_Your assignment_
Copy the lines below, beginning with the one that contains "brown semicircle: (312, 528)" and continuing through the final line, exactly as written and with no other lines.

________________________________________

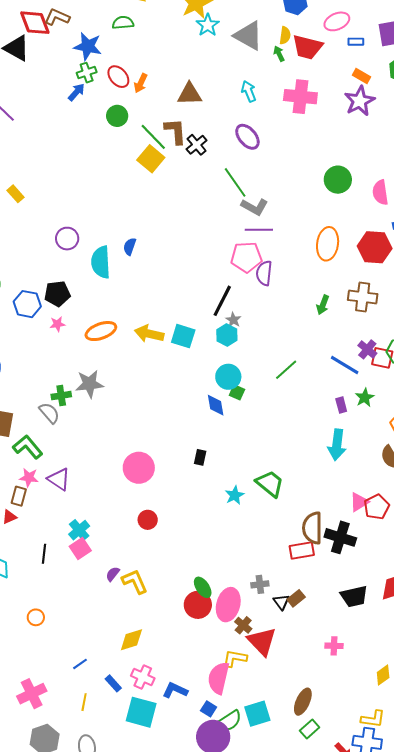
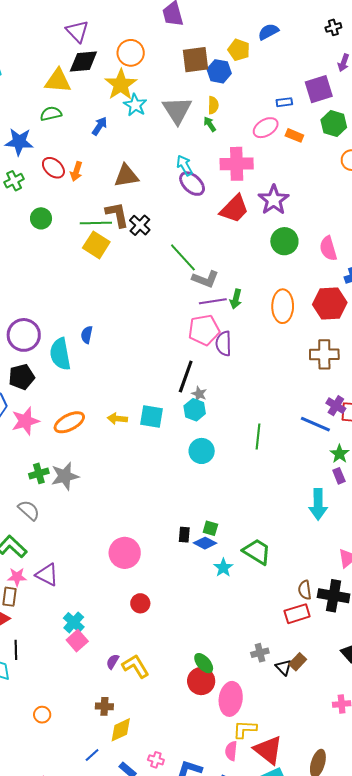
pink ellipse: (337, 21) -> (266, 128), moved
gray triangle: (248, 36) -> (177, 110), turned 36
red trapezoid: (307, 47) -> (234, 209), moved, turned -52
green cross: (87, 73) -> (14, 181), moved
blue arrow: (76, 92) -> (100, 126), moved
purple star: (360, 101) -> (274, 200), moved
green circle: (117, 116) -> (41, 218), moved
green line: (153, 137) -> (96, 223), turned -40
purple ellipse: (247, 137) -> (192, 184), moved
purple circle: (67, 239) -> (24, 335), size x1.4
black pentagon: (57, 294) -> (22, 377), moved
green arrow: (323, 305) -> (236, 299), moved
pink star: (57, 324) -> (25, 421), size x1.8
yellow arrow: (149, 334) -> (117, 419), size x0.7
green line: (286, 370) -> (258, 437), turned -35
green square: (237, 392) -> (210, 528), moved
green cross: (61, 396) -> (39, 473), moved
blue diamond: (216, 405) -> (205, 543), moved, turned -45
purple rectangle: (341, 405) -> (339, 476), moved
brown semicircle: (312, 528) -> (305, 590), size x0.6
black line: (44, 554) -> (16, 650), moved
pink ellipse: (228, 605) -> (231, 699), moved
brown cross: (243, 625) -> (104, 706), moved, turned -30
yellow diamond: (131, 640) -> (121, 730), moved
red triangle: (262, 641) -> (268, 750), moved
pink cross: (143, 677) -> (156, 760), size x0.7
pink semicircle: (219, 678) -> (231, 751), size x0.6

________________________________________

_Result of the exercise_
brown semicircle: (312, 528) -> (305, 590), size x0.6
black line: (44, 554) -> (16, 650), moved
pink ellipse: (228, 605) -> (231, 699), moved
brown cross: (243, 625) -> (104, 706), moved, turned -30
yellow diamond: (131, 640) -> (121, 730), moved
red triangle: (262, 641) -> (268, 750), moved
pink cross: (143, 677) -> (156, 760), size x0.7
pink semicircle: (219, 678) -> (231, 751), size x0.6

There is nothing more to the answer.